◆ THE TASK ◆
Pictures aside, repeat the listing below exactly.

◆ GIVEN MATERIAL ◆
____________
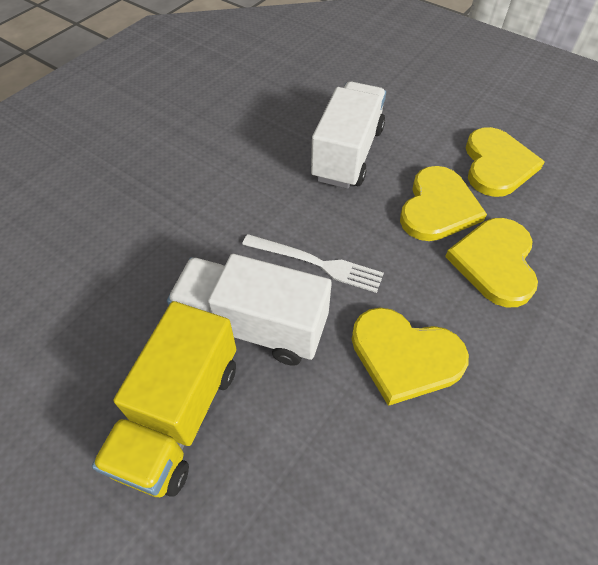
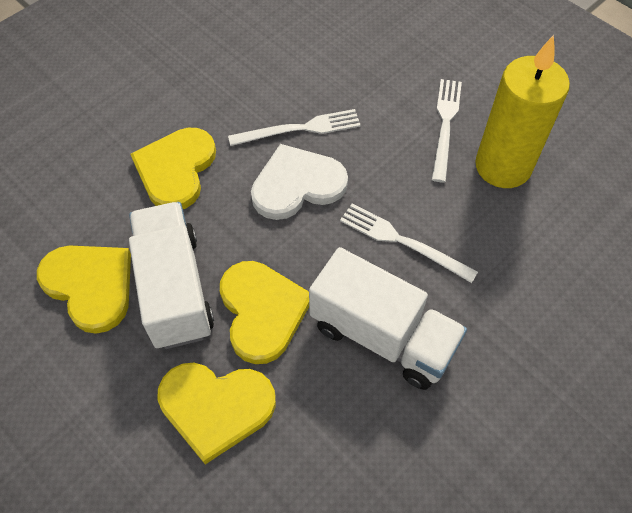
white fork: 1 -> 3
white heart: 0 -> 1
yellow candle: 0 -> 1
yellow truck: 1 -> 0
____________
◆ RESULT FOR THIS EXERCISE ◆
white fork: 1 -> 3
white heart: 0 -> 1
yellow candle: 0 -> 1
yellow truck: 1 -> 0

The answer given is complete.